* **PROBLEM TO WORK ON**:
Once you reach the line containing "washbasin: (454, 396)", copy it and every line after it exactly, through the end of the data below.

* **PROVIDED ENTRIES**:
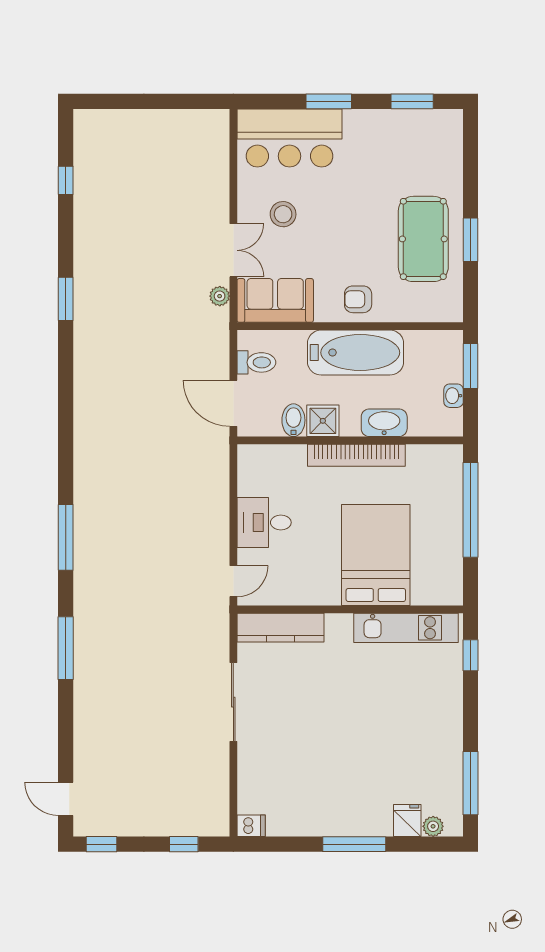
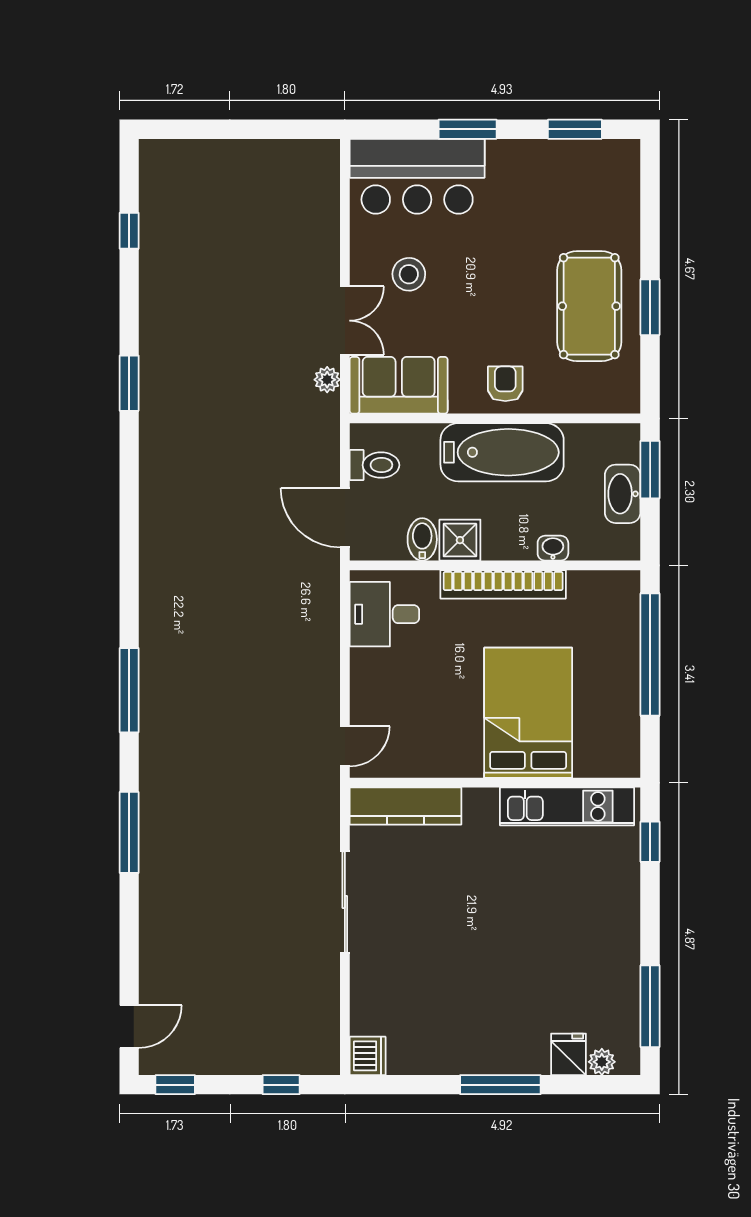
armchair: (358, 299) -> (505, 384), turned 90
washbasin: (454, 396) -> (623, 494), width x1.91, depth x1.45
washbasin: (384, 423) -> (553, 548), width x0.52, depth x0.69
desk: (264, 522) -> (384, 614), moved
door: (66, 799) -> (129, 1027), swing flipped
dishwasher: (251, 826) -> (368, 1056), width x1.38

* **YOUR RESPONSE**:
washbasin: (454, 396) -> (623, 494), width x1.91, depth x1.45
washbasin: (384, 423) -> (553, 548), width x0.52, depth x0.69
desk: (264, 522) -> (384, 614), moved
door: (66, 799) -> (129, 1027), swing flipped
dishwasher: (251, 826) -> (368, 1056), width x1.38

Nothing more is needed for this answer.